[Goal]
Count the lines in the rows below that contain the word "tallest". Give only the number.

[Exercise inputs]
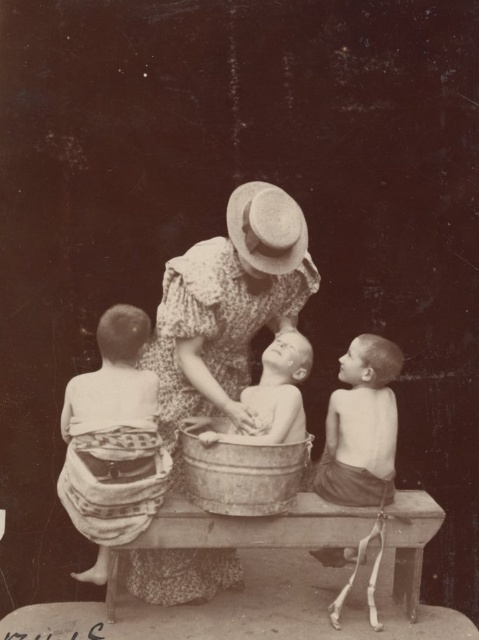
Does smooth skin baby at center have a greater height compared to straw hat at center?

Correct, smooth skin baby at center is much taller as straw hat at center.

What do you see at coordinates (274, 396) in the screenshot? I see `smooth skin baby at center` at bounding box center [274, 396].

Between point (248, 401) and point (286, 250), which one is positioned behind?

The point (248, 401) is more distant.

Identify the location of smooth skin baby at center. This screenshot has width=479, height=640. (274, 396).

Between floral fabric dress at center and smooth skin boy at right, which one is positioned lower?

smooth skin boy at right

Is floral fabric dress at center wider than smooth skin boy at right?

Yes, floral fabric dress at center is wider than smooth skin boy at right.

I want to click on floral fabric dress at center, so click(228, 305).

Who is positioned more to the left, floral fabric dress at center or smooth skin baby at center?

Positioned to the left is floral fabric dress at center.

The height and width of the screenshot is (640, 479). What do you see at coordinates (228, 305) in the screenshot?
I see `floral fabric dress at center` at bounding box center [228, 305].

This screenshot has height=640, width=479. I want to click on floral fabric dress at center, so click(x=228, y=305).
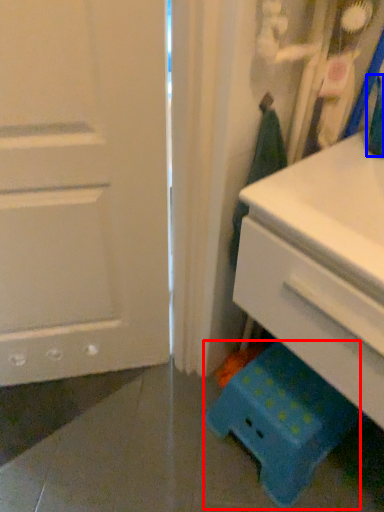
Question: Which of the following is the farthest to the observer, step stool (highlighted by a red box) or teal (highlighted by a blue box)?

Choices:
 (A) step stool
 (B) teal

Answer: (A)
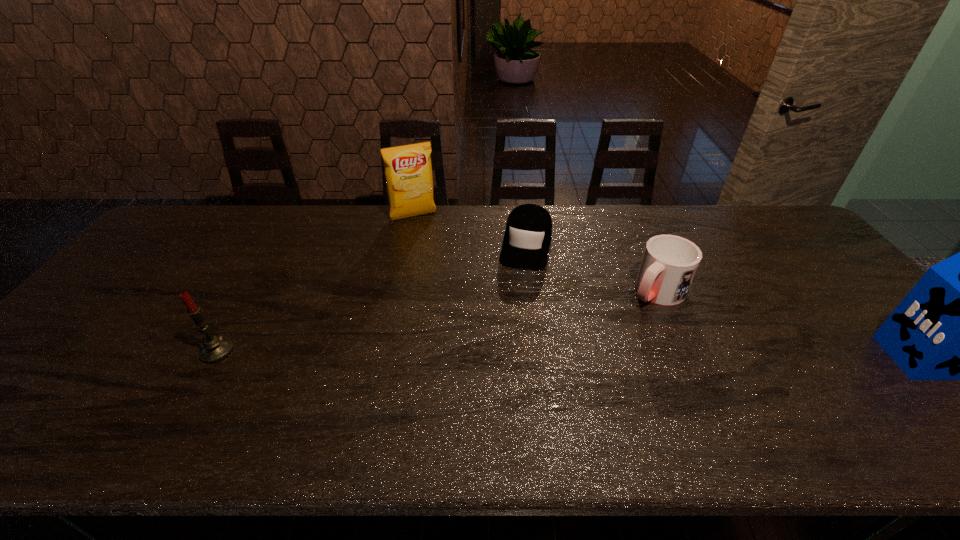
Locate an element on the screen. free space on the desktop that is between the candle and the tallest object and is positioned on the side of the third farthest object with the handle is located at coordinates (588, 354).

This screenshot has width=960, height=540. Find the location of `vacant space on the desktop that is between the candle and the rightmost object and is positioned on the front-facing side of the cap`. vacant space on the desktop that is between the candle and the rightmost object and is positioned on the front-facing side of the cap is located at coordinates (499, 354).

Find the location of `free space on the desktop that is between the leftmost object and the rightmost object and is positioned on the front of the fourth object from right to left with the logo`. free space on the desktop that is between the leftmost object and the rightmost object and is positioned on the front of the fourth object from right to left with the logo is located at coordinates tap(480, 354).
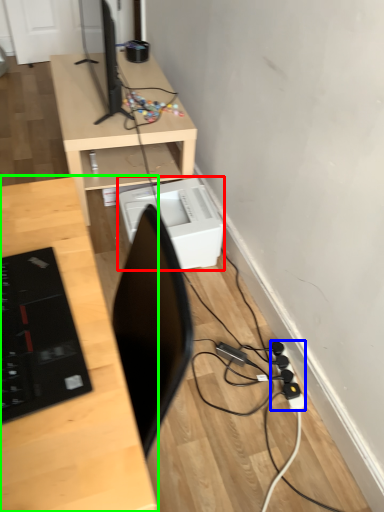
Question: Which is farther away from printer (highlighted by a red box)? extension cord (highlighted by a blue box) or desk (highlighted by a green box)?

Choices:
 (A) extension cord
 (B) desk

Answer: (B)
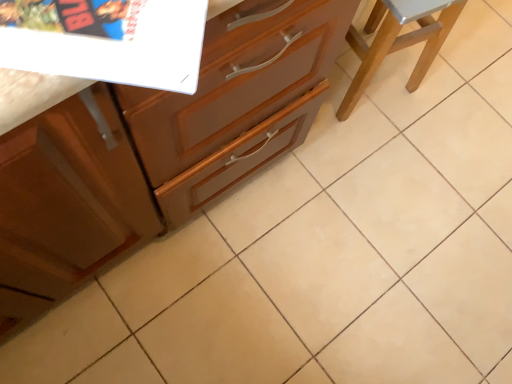
Question: Is wooden cabinet at center not near wooden stool at right?

Choices:
 (A) no
 (B) yes

Answer: (A)

Question: Is wooden cabinet at center directly adjacent to wooden stool at right?

Choices:
 (A) no
 (B) yes

Answer: (A)

Question: Considering the relative sizes of wooden cabinet at center and wooden stool at right in the image provided, is wooden cabinet at center thinner than wooden stool at right?

Choices:
 (A) no
 (B) yes

Answer: (A)

Question: Is wooden cabinet at center shorter than wooden stool at right?

Choices:
 (A) yes
 (B) no

Answer: (A)

Question: Is wooden cabinet at center at the left side of wooden stool at right?

Choices:
 (A) yes
 (B) no

Answer: (A)

Question: Does wooden cabinet at center have a larger size compared to wooden stool at right?

Choices:
 (A) yes
 (B) no

Answer: (A)

Question: From the image's perspective, would you say wooden stool at right is positioned over wooden cabinet at center?

Choices:
 (A) no
 (B) yes

Answer: (B)

Question: From a real-world perspective, is wooden stool at right under wooden cabinet at center?

Choices:
 (A) yes
 (B) no

Answer: (B)

Question: Can you confirm if wooden stool at right is taller than wooden cabinet at center?

Choices:
 (A) no
 (B) yes

Answer: (B)

Question: Is wooden stool at right positioned with its back to wooden cabinet at center?

Choices:
 (A) yes
 (B) no

Answer: (B)

Question: Considering the relative positions of wooden stool at right and wooden cabinet at center in the image provided, is wooden stool at right in front of wooden cabinet at center?

Choices:
 (A) no
 (B) yes

Answer: (A)

Question: From the image's perspective, does wooden stool at right appear lower than wooden cabinet at center?

Choices:
 (A) no
 (B) yes

Answer: (A)

Question: Relative to wooden stool at right, is wooden cabinet at center in front or behind?

Choices:
 (A) front
 (B) behind

Answer: (A)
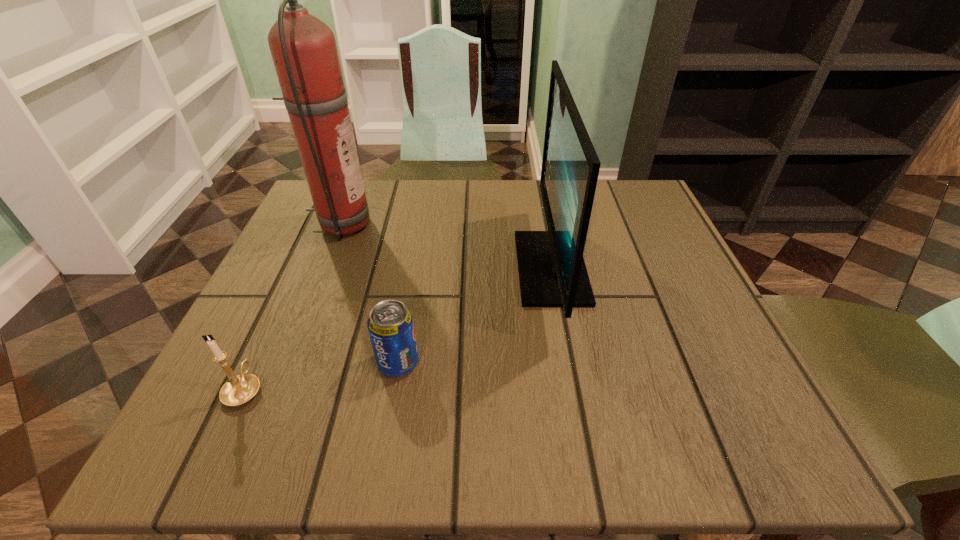
The height and width of the screenshot is (540, 960). What are the coordinates of `free space between the candle holder and the fire extinguisher` in the screenshot? It's located at (293, 307).

At what (x,y) coordinates should I click in order to perform the action: click on free space between the fire extinguisher and the monitor. Please return your answer as a coordinate pair (x, y). Image resolution: width=960 pixels, height=540 pixels. Looking at the image, I should click on (446, 246).

In order to click on free spot between the soda and the second tallest object in this screenshot , I will do `click(474, 315)`.

This screenshot has height=540, width=960. Find the location of `free space that is in between the candle holder and the second object from right to left`. free space that is in between the candle holder and the second object from right to left is located at coordinates (322, 376).

Identify the location of the second closest object to the monitor. (303, 48).

Locate an element on the screen. Image resolution: width=960 pixels, height=540 pixels. object that is the second closest one to the soda is located at coordinates (552, 273).

Locate an element on the screen. vacant region that satisfies the following two spatial constraints: 1. on the handle side of the second object from right to left; 2. on the right side of the candle holder is located at coordinates (256, 363).

In order to click on blank space that satisfies the following two spatial constraints: 1. on the handle side of the candle holder; 2. on the left side of the second object from right to left in this screenshot , I will do `click(256, 363)`.

You are a GUI agent. You are given a task and a screenshot of the screen. Output one action in this format:
    pyautogui.click(x=<x>, y=<y>)
    Task: Click on the free space that satisfies the following two spatial constraints: 1. on the handle side of the soda; 2. on the left side of the candle holder
    
    Given the screenshot: What is the action you would take?
    pyautogui.click(x=256, y=363)

Identify the location of vacant space that satisfies the following two spatial constraints: 1. on the side of the soda with the label and nozzle; 2. on the left side of the fire extinguisher. This screenshot has width=960, height=540. (285, 363).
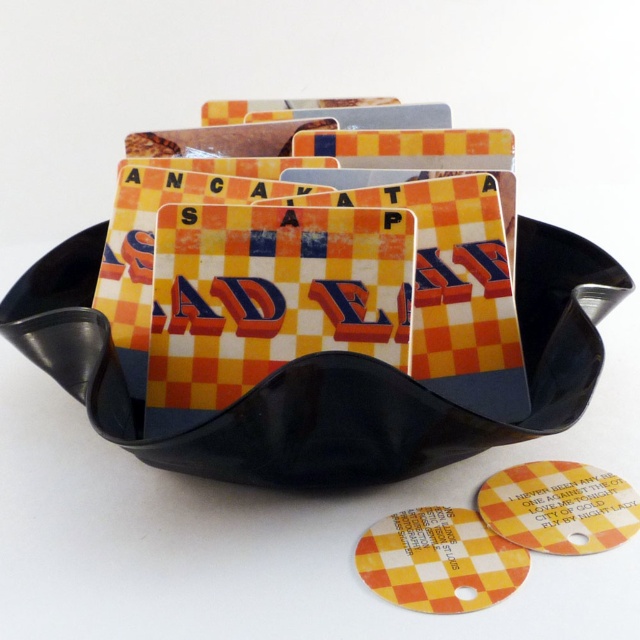
You are a barista organizing coasters for a retro themed cafe. You have a yellow checkered card at center and a yellow checkered coaster at center. Can you place a 10 inch wide promotional poster between them without overlapping?

The distance between the yellow checkered card at center and the yellow checkered coaster at center is 8.93 inches. Since the poster is 10 inches wide, it cannot fit between them without overlapping.

You are arranging coasters and chips on a table. You have a yellow checkered card at center and a yellow checkered chip at center. Which one is positioned more to the left?

The yellow checkered card at center is positioned more to the left than the yellow checkered chip at center.

You are organizing a party and want to place a yellow checkered chip at center on top of the yellow checkered coaster at center. Will the chip fit on the coaster without overhanging?

The yellow checkered chip at center is bigger than yellow checkered coaster at center, so it will overhang the edges of the coaster when placed on top.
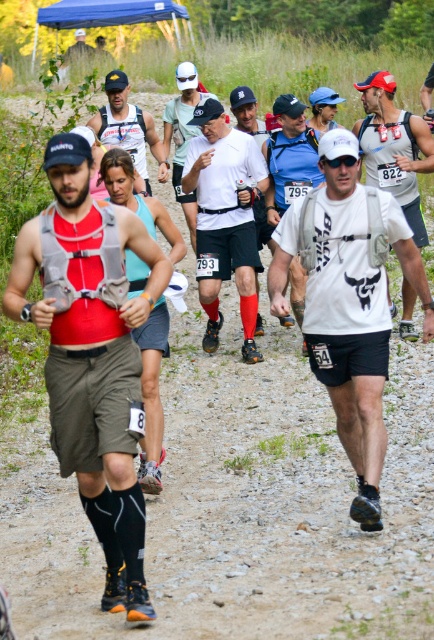
From the picture: You are a race official trying to locate the runner wearing the matte gray vest at left. According to the coordinate system where the bottom left corner is the origin, can you confirm if the runner is positioned in the upper half of the image?

The matte gray vest at left is located at coordinate point (92, 355). Since the y coordinate 0.212 is less than 0.5, the runner is in the lower half of the image.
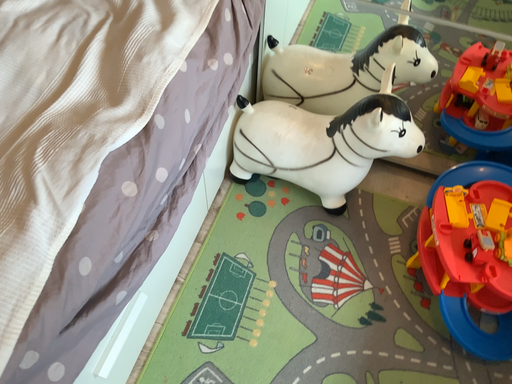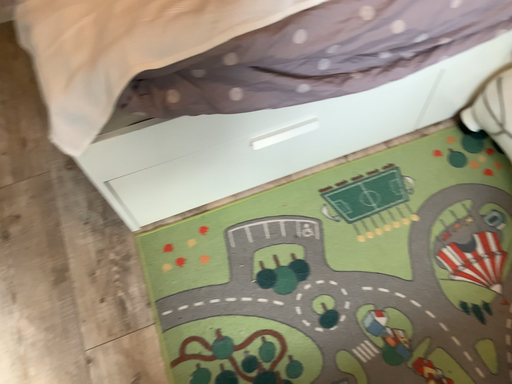
Question: Which way did the camera rotate in the video?

Choices:
 (A) rotated right
 (B) rotated left

Answer: (B)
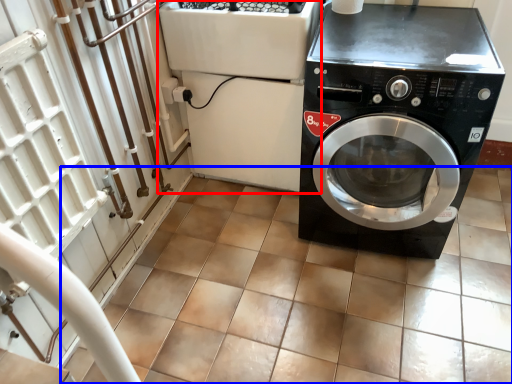
Question: Among these objects, which one is farthest to the camera, appliance (highlighted by a red box) or tile (highlighted by a blue box)?

Choices:
 (A) appliance
 (B) tile

Answer: (A)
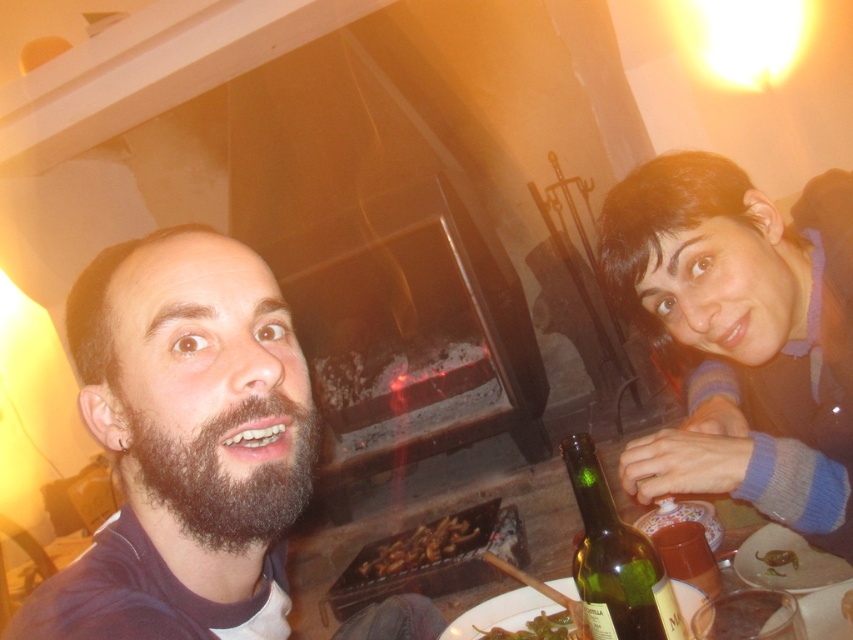
Does green glass bottle at lower right appear on the left side of shiny brown meat at lower right?

Correct, you'll find green glass bottle at lower right to the left of shiny brown meat at lower right.

Which is more to the right, green glass bottle at lower right or shiny brown meat at lower right?

Positioned to the right is shiny brown meat at lower right.

Is point (593, 600) farther from viewer compared to point (782, 573)?

No, it is in front of (782, 573).

This screenshot has height=640, width=853. In order to click on green glass bottle at lower right in this screenshot , I will do `click(614, 561)`.

Does dark brown beard at center appear over shiny brown meat at lower right?

Yes, dark brown beard at center is above shiny brown meat at lower right.

How much distance is there between dark brown beard at center and shiny brown meat at lower right?

A distance of 25.32 inches exists between dark brown beard at center and shiny brown meat at lower right.

Who is more distant from viewer, (x=144, y=401) or (x=766, y=556)?

Point (x=766, y=556)

Where is `dark brown beard at center`? The image size is (853, 640). dark brown beard at center is located at coordinates (184, 444).

From the picture: Between smooth blue sweater at right and green leafy vegetable at lower center, which one is positioned higher?

Positioned higher is smooth blue sweater at right.

Locate an element on the screen. This screenshot has width=853, height=640. smooth blue sweater at right is located at coordinates (741, 337).

Measure the distance between point (631, 452) and camera.

Point (631, 452) and camera are 32.84 inches apart from each other.

Image resolution: width=853 pixels, height=640 pixels. Find the location of `smooth blue sweater at right`. smooth blue sweater at right is located at coordinates (741, 337).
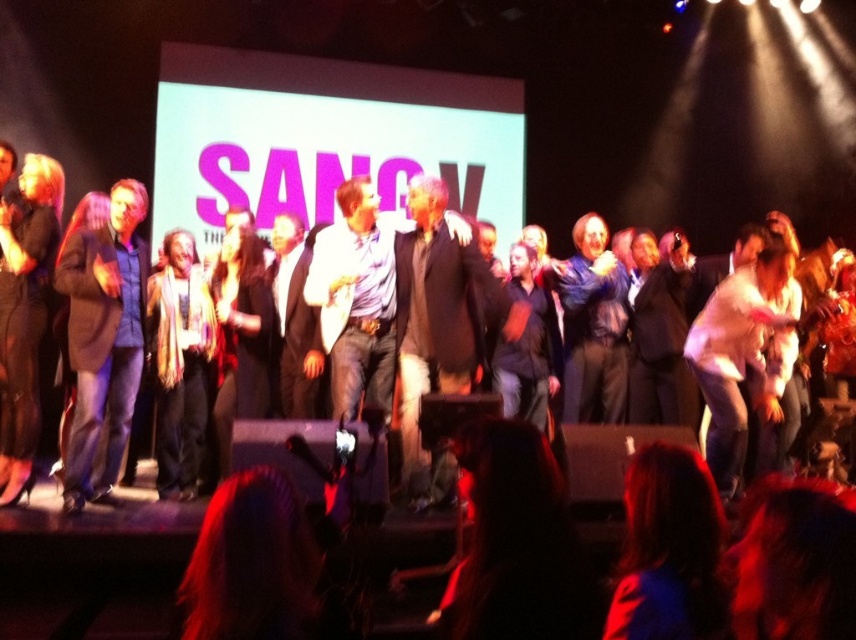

[Final answer]
2